● Exercise instructions: Identify each line below that contains the word "white", and copy it out.

● Data listing:
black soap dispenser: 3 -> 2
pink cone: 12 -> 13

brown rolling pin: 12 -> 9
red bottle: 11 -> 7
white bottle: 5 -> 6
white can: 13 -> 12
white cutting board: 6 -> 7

● Task result:
white bottle: 5 -> 6
white can: 13 -> 12
white cutting board: 6 -> 7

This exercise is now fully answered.